■ Materials provided
————
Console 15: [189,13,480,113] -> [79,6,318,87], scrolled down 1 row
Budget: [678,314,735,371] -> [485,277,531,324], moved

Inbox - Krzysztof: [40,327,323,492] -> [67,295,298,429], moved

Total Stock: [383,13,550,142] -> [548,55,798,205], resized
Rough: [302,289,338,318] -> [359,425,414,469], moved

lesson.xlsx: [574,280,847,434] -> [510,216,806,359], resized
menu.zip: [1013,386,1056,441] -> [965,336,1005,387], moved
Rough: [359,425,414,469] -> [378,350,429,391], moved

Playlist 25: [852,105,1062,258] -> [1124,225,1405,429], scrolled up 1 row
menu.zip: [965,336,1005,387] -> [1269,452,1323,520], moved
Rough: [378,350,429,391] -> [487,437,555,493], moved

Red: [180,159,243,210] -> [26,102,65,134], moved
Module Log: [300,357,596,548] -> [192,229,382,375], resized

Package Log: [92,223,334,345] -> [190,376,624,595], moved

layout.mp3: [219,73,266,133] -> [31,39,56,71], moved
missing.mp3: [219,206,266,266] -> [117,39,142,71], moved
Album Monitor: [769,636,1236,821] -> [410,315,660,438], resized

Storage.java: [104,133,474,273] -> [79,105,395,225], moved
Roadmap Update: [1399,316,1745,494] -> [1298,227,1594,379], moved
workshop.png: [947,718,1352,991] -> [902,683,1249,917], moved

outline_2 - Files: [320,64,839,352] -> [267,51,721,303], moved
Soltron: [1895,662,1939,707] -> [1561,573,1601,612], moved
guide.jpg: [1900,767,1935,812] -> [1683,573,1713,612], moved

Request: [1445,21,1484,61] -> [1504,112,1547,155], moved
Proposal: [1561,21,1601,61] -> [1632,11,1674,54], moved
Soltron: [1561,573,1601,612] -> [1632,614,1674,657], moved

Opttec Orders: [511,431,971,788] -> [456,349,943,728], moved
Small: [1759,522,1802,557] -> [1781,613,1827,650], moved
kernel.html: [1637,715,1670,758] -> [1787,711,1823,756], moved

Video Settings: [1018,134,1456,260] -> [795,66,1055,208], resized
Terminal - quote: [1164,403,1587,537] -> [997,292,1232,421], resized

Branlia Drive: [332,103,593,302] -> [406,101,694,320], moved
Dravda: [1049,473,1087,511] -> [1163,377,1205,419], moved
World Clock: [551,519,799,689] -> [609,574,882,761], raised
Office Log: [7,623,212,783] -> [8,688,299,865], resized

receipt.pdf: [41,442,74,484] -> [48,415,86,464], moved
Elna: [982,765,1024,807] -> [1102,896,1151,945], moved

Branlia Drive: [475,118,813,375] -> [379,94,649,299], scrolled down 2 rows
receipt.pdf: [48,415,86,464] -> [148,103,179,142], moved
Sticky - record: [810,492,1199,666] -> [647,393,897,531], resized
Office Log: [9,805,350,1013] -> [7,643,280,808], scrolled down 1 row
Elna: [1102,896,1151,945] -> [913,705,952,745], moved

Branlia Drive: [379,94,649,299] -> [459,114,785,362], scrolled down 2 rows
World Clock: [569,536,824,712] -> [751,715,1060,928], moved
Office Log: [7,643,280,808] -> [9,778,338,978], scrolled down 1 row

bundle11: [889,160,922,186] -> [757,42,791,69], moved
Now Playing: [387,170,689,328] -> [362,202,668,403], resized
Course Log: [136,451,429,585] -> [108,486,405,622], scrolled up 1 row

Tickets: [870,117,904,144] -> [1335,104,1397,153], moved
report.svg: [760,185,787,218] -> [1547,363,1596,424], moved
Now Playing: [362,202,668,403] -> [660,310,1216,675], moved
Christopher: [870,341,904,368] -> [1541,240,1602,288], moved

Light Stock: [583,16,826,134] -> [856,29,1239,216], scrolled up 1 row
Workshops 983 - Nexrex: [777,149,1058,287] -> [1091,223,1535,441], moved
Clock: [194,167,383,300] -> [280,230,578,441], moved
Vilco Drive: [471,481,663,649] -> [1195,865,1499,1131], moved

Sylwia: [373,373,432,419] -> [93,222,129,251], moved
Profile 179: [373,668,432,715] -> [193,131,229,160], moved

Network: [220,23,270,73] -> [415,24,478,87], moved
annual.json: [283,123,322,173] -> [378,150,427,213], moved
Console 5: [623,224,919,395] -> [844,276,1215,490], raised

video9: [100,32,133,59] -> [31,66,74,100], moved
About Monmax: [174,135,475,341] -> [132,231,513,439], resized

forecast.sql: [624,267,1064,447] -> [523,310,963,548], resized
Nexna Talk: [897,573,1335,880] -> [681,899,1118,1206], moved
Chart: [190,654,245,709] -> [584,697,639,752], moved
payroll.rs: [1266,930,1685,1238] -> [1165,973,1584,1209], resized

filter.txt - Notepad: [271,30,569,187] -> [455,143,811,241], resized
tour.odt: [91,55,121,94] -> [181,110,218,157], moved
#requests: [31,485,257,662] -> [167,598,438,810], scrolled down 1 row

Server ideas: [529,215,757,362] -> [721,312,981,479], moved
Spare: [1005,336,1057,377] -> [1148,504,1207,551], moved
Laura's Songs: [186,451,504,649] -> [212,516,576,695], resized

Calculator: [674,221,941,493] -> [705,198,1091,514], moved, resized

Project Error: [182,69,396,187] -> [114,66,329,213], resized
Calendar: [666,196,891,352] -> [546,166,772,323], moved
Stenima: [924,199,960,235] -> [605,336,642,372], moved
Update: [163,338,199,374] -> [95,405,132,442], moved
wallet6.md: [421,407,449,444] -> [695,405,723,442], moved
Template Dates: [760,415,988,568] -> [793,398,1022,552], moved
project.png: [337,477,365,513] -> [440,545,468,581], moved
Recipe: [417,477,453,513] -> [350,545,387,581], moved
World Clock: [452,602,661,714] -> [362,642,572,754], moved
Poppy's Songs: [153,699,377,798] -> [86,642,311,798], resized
————
■ Task item
In the listing above, transcribe exactly everything from the line containing "Office Log: [9,805,350,1013]" down to the line containing "bundle11: [889,160,922,186] ->", including both and nothing more.

■ Answer box
Office Log: [9,805,350,1013] -> [7,643,280,808], scrolled down 1 row
Elna: [1102,896,1151,945] -> [913,705,952,745], moved

Branlia Drive: [379,94,649,299] -> [459,114,785,362], scrolled down 2 rows
World Clock: [569,536,824,712] -> [751,715,1060,928], moved
Office Log: [7,643,280,808] -> [9,778,338,978], scrolled down 1 row

bundle11: [889,160,922,186] -> [757,42,791,69], moved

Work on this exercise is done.